--- PROVIDED MATERIAL Enclosed Below ---
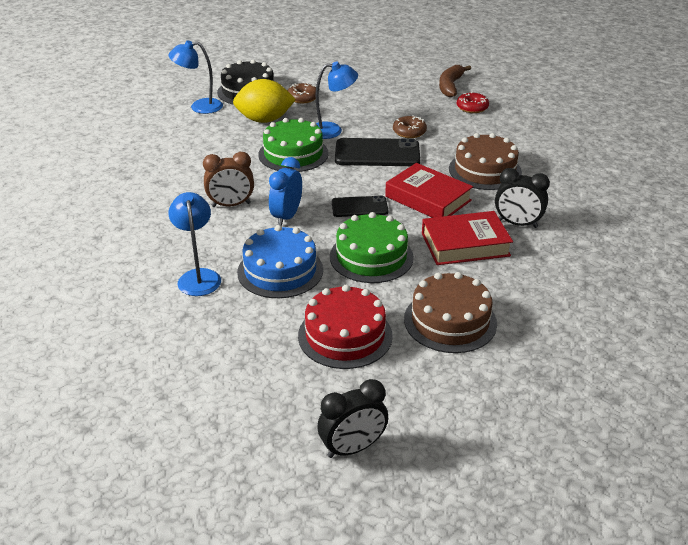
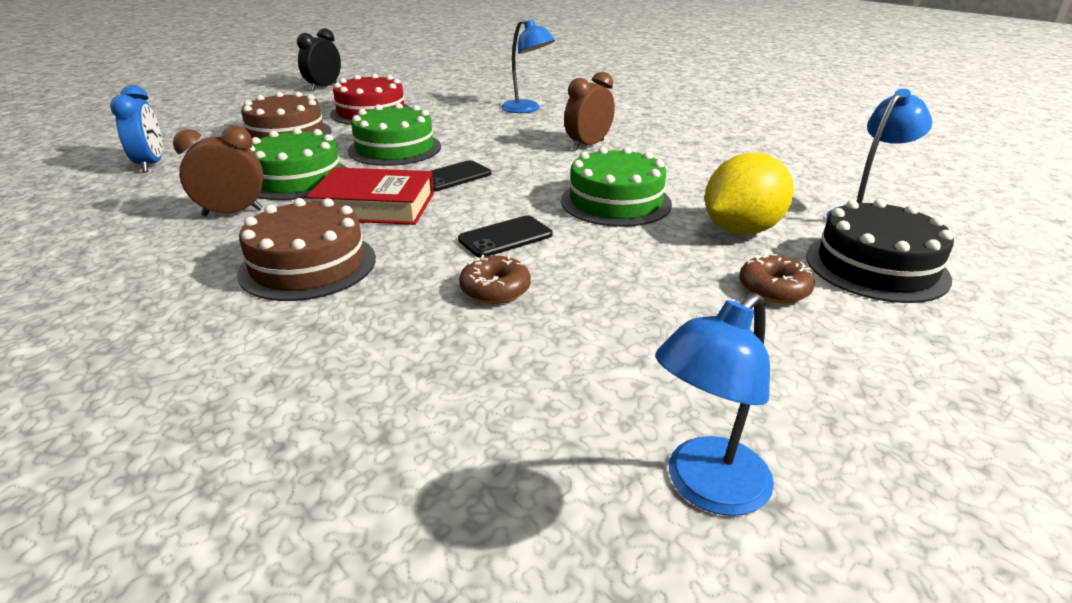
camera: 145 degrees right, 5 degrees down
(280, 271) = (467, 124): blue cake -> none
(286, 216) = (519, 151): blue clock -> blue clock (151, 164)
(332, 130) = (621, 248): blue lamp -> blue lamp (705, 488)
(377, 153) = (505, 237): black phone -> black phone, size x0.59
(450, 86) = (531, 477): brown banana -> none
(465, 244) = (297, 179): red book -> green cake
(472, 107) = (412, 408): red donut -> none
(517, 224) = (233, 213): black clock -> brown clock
--- End of Enclosed PROVIDED MATERIAL ---
--- PROVIDED MATERIAL Enclosed Below ---
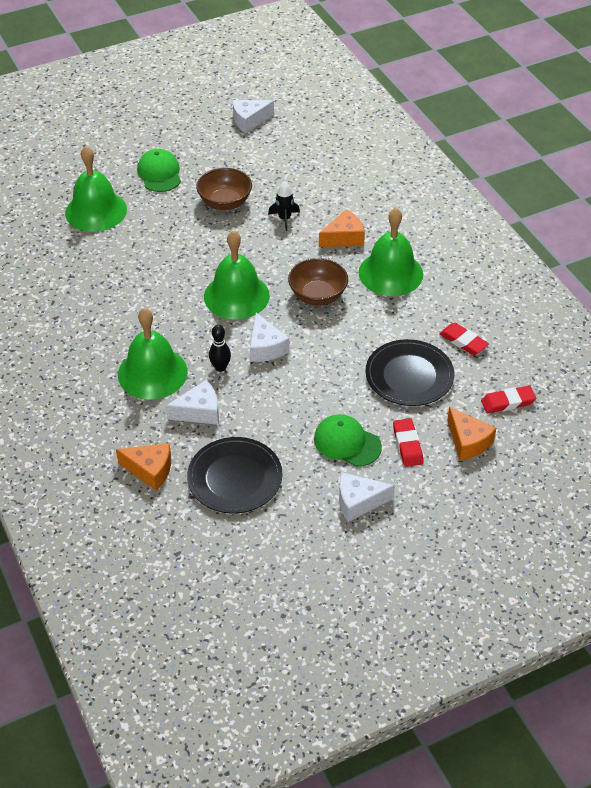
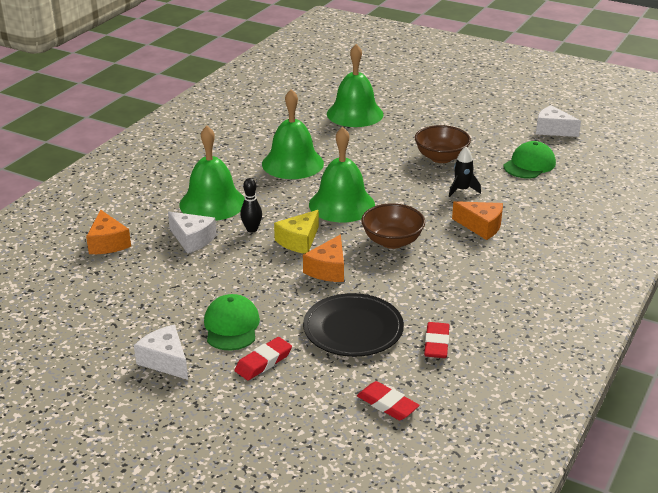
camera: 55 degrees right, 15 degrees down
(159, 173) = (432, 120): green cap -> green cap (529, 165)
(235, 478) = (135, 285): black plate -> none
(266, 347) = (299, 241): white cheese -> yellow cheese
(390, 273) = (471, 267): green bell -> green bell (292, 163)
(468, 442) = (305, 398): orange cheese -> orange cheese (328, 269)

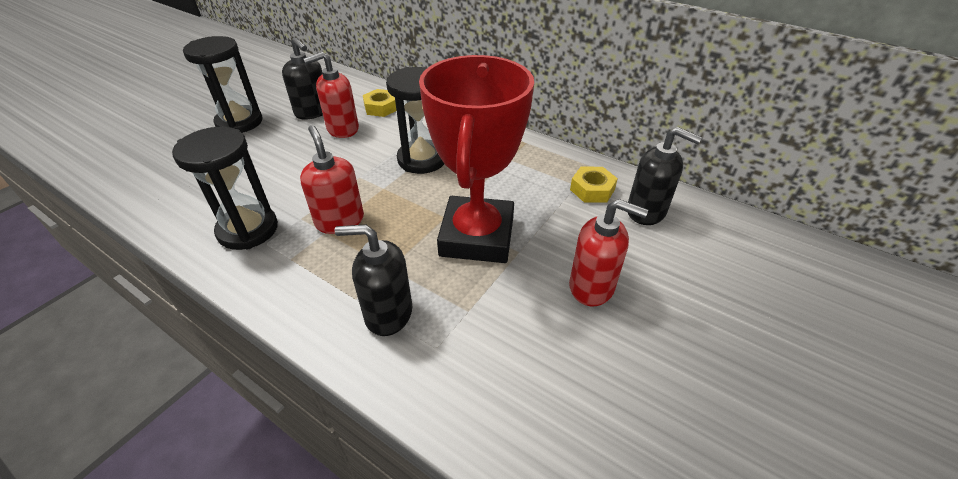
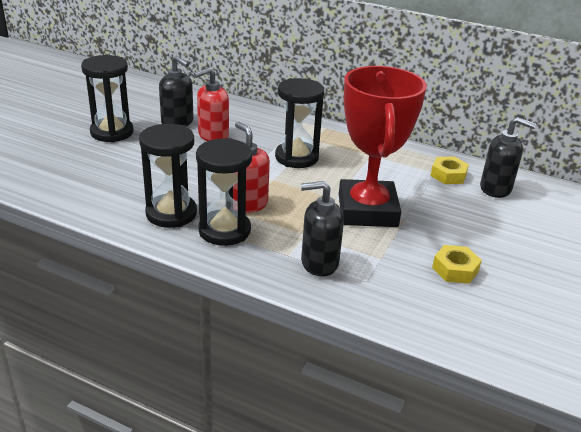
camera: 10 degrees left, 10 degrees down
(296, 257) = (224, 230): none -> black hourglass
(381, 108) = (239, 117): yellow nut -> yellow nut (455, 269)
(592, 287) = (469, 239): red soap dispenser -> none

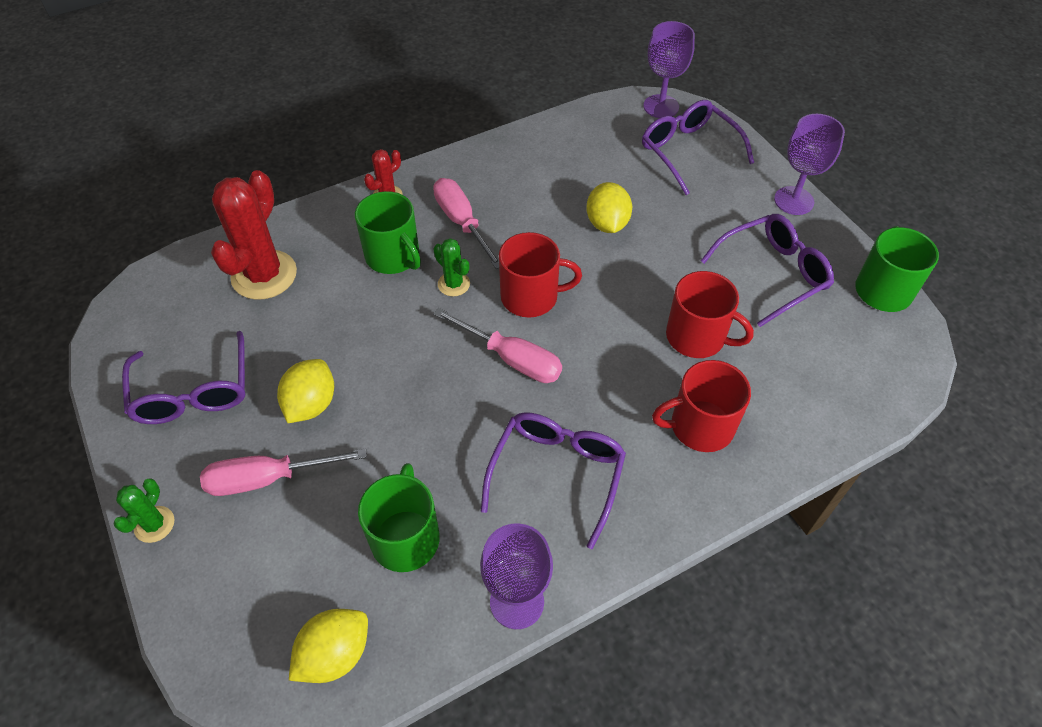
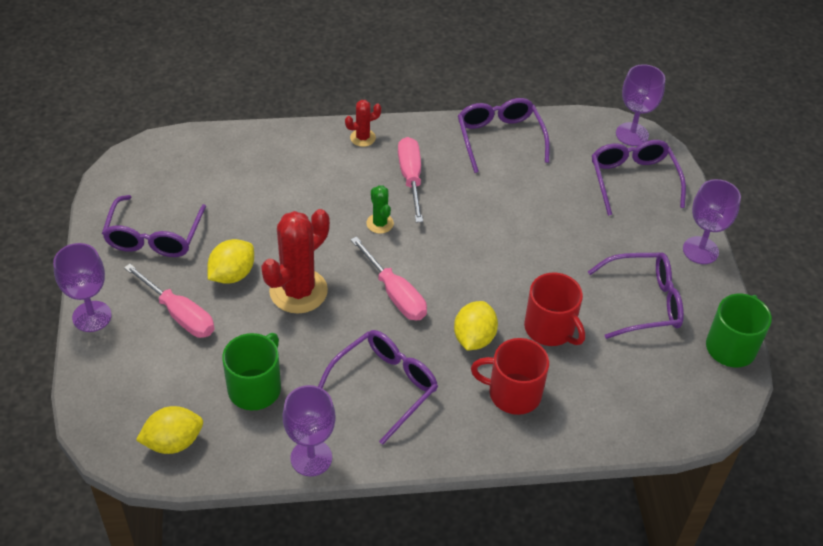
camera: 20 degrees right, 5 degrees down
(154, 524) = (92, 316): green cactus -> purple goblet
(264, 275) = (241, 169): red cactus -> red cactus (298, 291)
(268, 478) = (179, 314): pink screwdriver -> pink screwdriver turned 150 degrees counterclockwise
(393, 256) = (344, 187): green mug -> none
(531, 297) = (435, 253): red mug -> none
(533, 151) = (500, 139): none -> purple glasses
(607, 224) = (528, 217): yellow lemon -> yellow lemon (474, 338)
--- End of Enclosed PROVIDED MATERIAL ---
§ **EXERCISE REQUIREMENTS**
What is the number of lines in the data that hold the string "cactus"? Answer with the number only.

§ **WRITTEN RESPONSE**
2